- MATERIAL SHOWN:
-- -- --

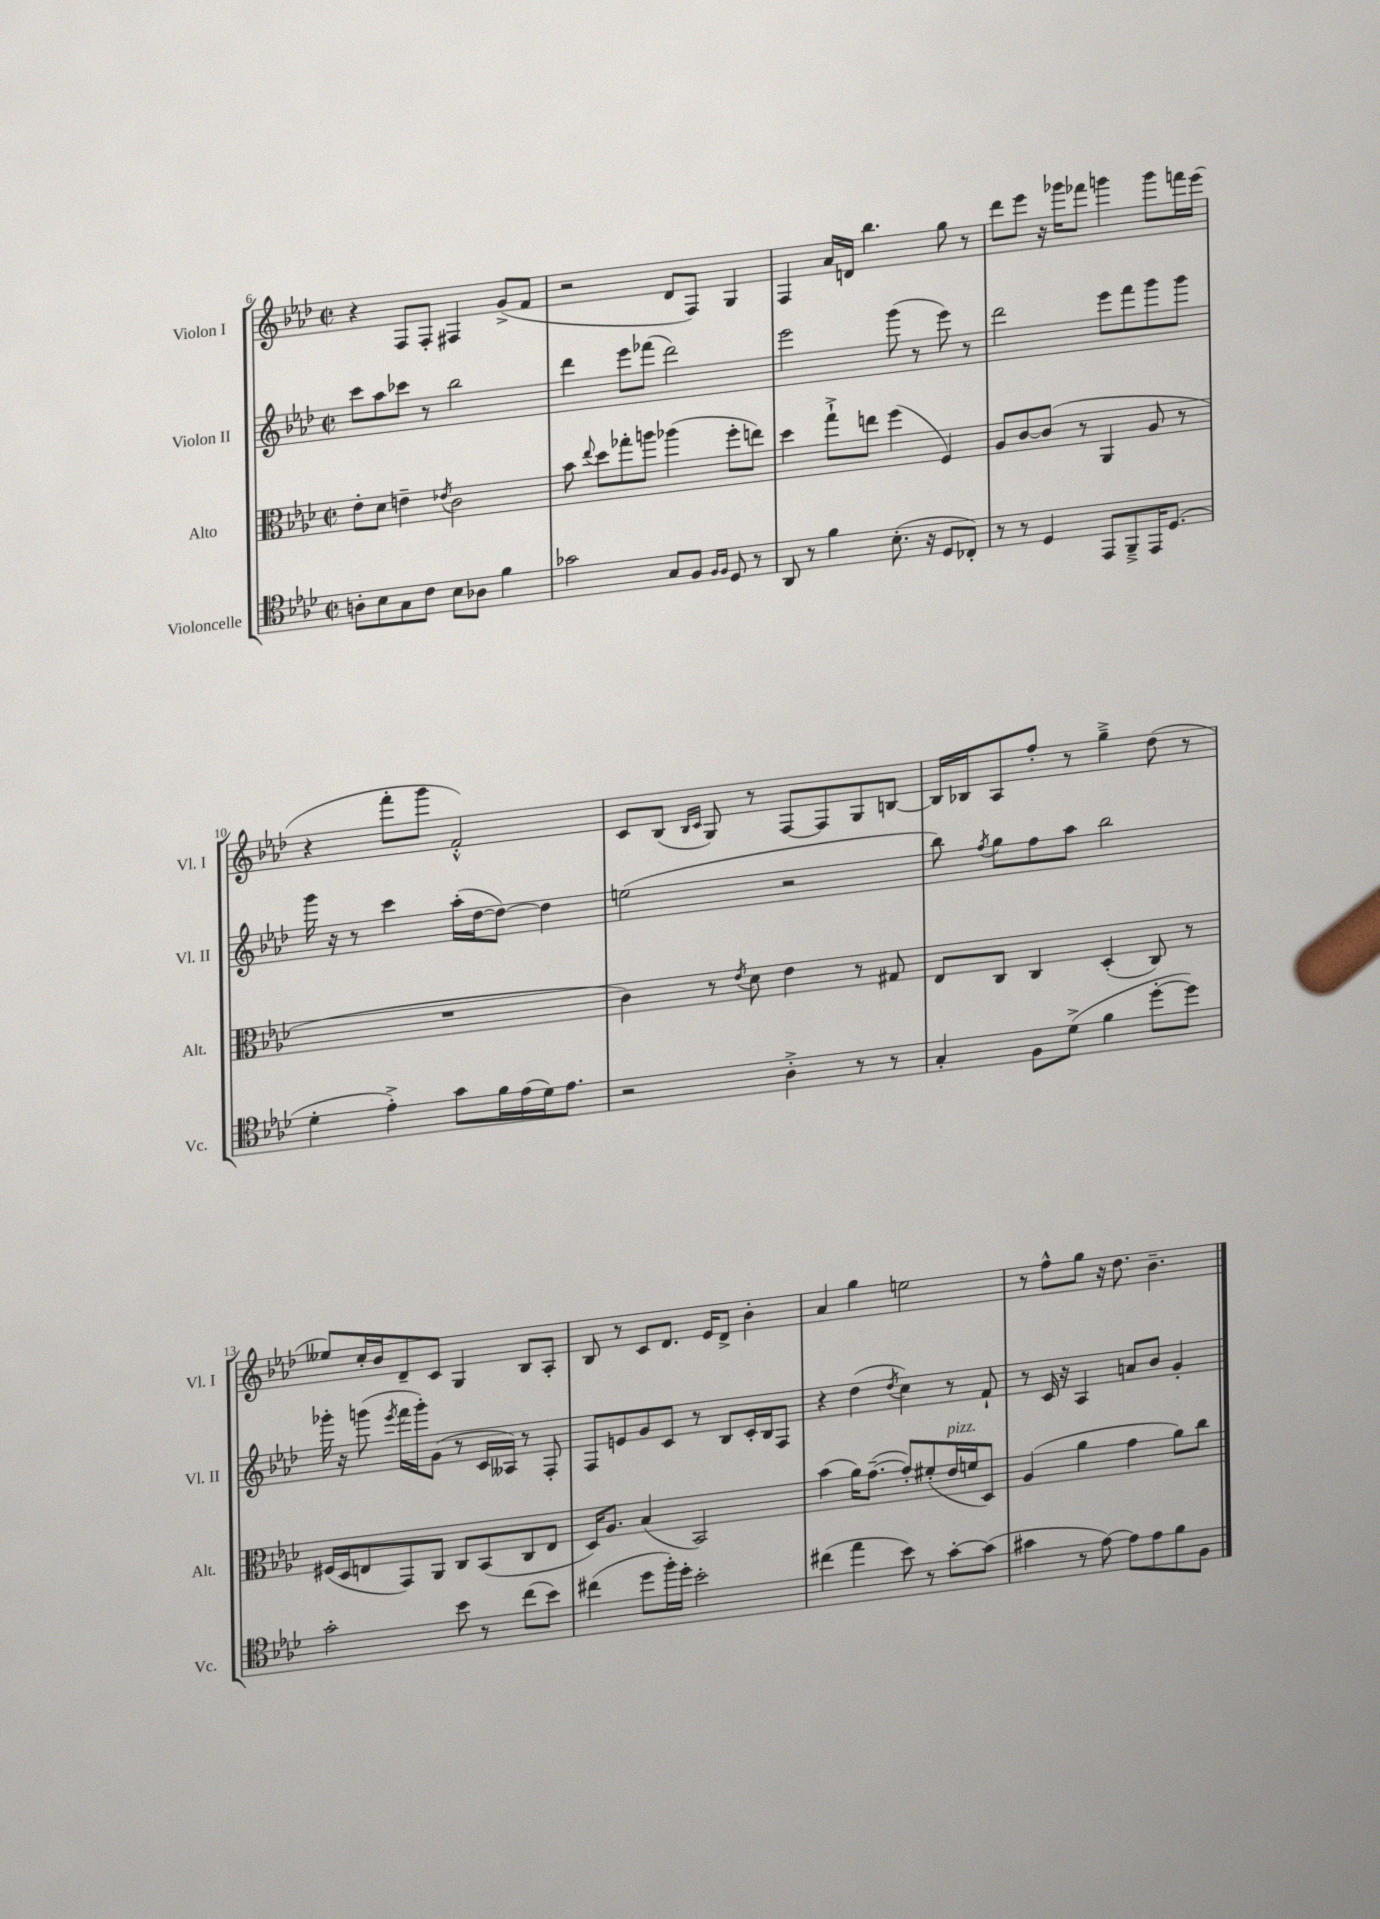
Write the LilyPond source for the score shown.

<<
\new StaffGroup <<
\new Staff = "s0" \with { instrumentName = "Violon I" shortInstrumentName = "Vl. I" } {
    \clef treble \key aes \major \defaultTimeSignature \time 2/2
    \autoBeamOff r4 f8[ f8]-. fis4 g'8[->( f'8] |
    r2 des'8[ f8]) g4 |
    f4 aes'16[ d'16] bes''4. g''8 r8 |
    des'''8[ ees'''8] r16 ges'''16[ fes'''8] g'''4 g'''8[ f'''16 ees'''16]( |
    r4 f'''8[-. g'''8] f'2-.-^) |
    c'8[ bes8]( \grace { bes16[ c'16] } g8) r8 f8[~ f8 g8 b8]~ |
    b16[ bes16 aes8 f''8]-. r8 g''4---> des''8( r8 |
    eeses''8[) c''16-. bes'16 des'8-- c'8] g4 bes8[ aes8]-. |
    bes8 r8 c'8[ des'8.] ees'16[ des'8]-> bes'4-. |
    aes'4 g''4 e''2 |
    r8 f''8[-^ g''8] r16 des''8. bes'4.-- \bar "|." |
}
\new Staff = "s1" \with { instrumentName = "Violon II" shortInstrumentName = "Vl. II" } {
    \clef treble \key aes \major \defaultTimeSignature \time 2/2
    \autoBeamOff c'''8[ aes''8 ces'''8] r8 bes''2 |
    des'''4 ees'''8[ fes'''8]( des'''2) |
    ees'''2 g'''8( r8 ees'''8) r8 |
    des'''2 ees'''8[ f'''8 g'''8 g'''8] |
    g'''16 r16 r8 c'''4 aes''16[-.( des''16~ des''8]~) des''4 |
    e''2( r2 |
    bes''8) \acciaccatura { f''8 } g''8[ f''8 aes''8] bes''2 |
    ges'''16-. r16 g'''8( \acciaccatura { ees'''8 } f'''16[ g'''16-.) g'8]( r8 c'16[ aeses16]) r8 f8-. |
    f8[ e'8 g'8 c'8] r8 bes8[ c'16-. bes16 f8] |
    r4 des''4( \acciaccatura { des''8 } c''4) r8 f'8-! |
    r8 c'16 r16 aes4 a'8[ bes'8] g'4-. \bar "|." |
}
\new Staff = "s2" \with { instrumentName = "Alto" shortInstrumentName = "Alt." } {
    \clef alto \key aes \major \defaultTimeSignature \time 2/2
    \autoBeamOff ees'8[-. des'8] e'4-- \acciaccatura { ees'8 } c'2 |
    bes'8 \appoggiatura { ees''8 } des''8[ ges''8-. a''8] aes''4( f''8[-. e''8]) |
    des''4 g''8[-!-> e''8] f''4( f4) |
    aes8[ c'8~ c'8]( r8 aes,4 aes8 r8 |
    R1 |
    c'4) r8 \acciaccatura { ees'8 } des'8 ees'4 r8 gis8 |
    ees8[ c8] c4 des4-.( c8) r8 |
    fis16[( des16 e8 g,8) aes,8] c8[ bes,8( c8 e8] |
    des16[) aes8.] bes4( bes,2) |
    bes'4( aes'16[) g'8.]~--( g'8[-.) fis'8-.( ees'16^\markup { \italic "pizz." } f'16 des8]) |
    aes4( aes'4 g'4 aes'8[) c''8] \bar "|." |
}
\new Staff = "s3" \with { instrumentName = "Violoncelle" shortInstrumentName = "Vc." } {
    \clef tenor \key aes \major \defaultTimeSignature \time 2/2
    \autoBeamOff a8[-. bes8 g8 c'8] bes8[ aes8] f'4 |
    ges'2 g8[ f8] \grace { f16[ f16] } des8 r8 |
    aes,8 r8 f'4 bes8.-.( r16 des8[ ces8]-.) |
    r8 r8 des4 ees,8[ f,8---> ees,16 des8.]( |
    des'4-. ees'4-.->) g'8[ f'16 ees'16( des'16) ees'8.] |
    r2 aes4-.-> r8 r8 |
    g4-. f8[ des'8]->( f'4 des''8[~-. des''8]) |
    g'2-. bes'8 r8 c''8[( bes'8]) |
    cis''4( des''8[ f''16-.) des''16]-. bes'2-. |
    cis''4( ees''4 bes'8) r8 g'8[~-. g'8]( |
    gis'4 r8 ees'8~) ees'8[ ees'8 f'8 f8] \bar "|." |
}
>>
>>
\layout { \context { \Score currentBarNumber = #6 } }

-- -- --

- EXERCISE PROMPT:
Which lines above contain the string "time" with the same capitalization? Return each of those lines in full.

- RIGHT ANSWER:
    \clef treble \key aes \major \defaultTimeSignature \time 2/2
    \clef treble \key aes \major \defaultTimeSignature \time 2/2
    \clef alto \key aes \major \defaultTimeSignature \time 2/2
    \clef tenor \key aes \major \defaultTimeSignature \time 2/2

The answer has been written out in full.